§ **Your assignment**
This task calls for copying every line of the records that includes the word "shelving".

# # # #

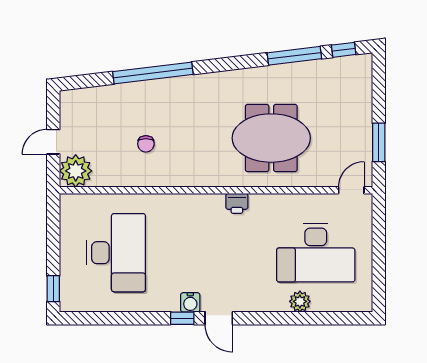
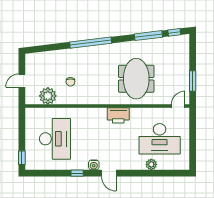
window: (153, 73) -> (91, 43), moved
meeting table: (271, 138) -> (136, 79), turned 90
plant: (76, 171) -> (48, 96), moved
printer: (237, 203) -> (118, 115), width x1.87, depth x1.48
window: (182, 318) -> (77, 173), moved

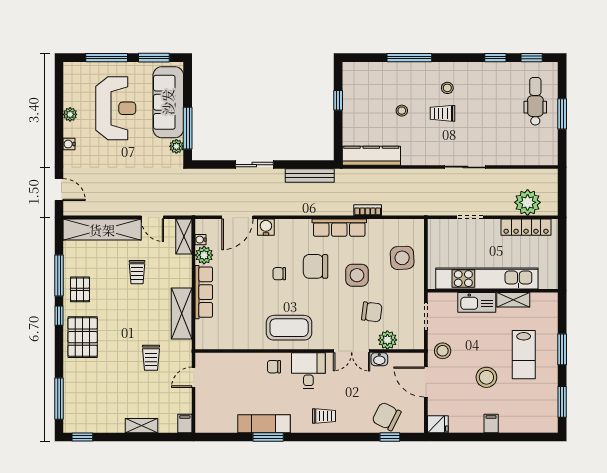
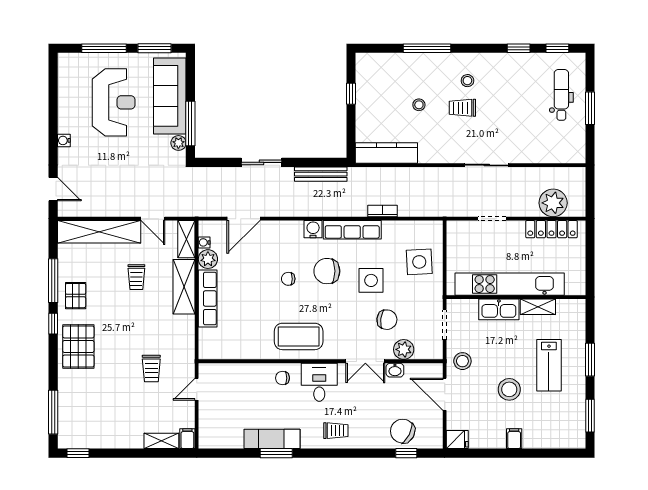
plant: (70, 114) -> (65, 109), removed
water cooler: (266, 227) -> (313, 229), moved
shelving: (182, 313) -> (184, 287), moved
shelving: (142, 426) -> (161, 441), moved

# # # #

§ **Response area**
shelving: (182, 313) -> (184, 287), moved
shelving: (142, 426) -> (161, 441), moved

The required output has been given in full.